- THE TASK -
Once you reach the line containing "turquoise headphones [874,568,999,703]", write out that line and every remaining line of the records exactly.

- MATERIAL SHOWN -
------------------------------------------------------------------------

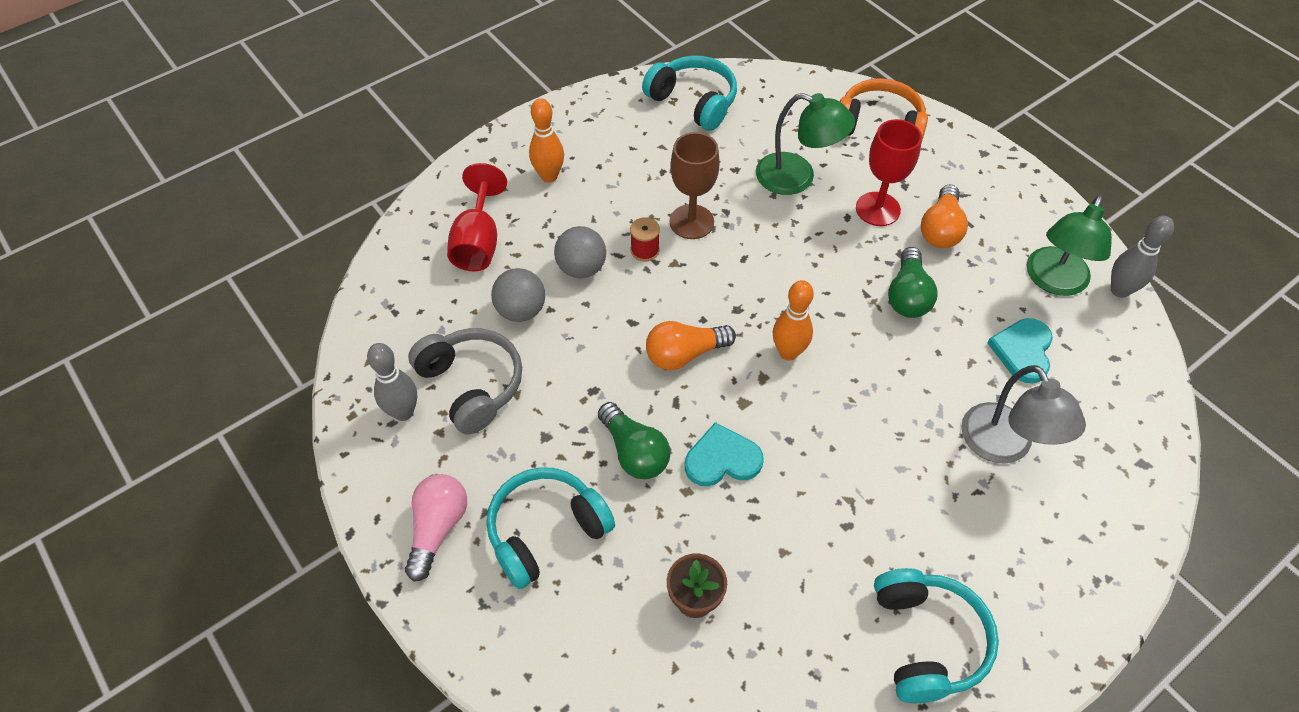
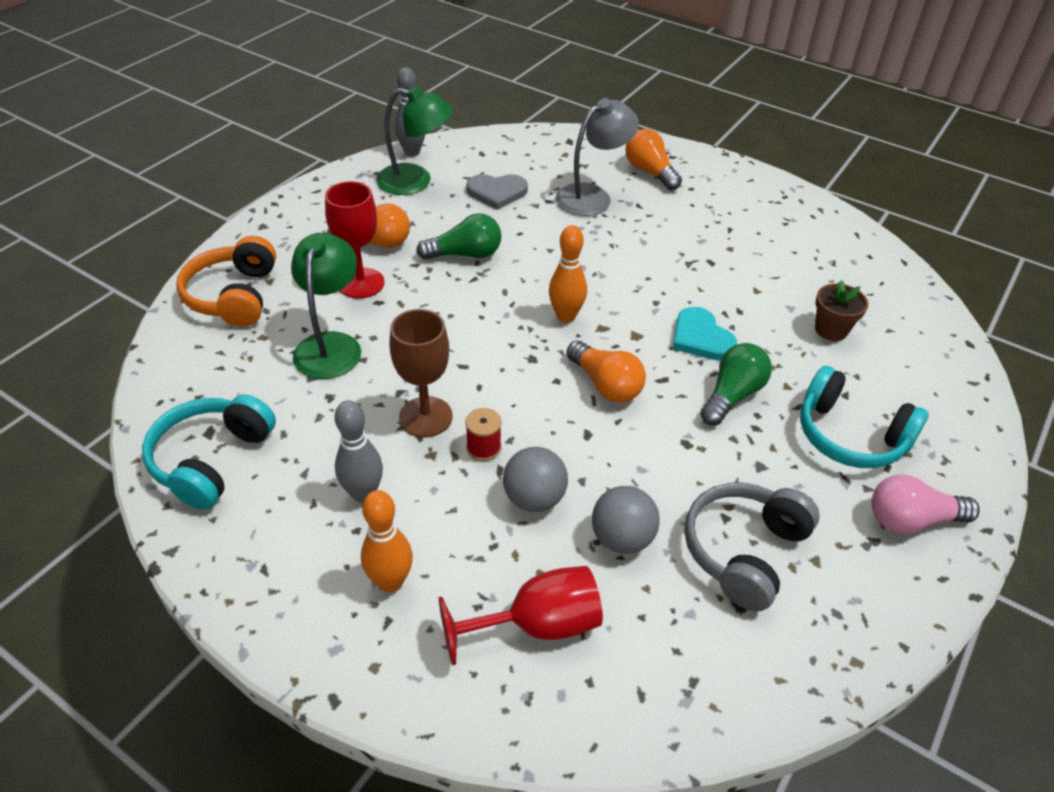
camera: 110 degrees left, 10 degrees down
grey bowling pin [367,343,417,421] -> grey bowling pin moved to [334,400,383,503]
turquoise headphones [874,568,999,703] -> none
turquoise heart [988,318,1053,383] -> grey heart [466,174,528,210]
none -> orange light bulb [626,129,682,190]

------------------------------------------------------------------------

- ANSWER BOX -
turquoise headphones [874,568,999,703] -> none
turquoise heart [988,318,1053,383] -> grey heart [466,174,528,210]
none -> orange light bulb [626,129,682,190]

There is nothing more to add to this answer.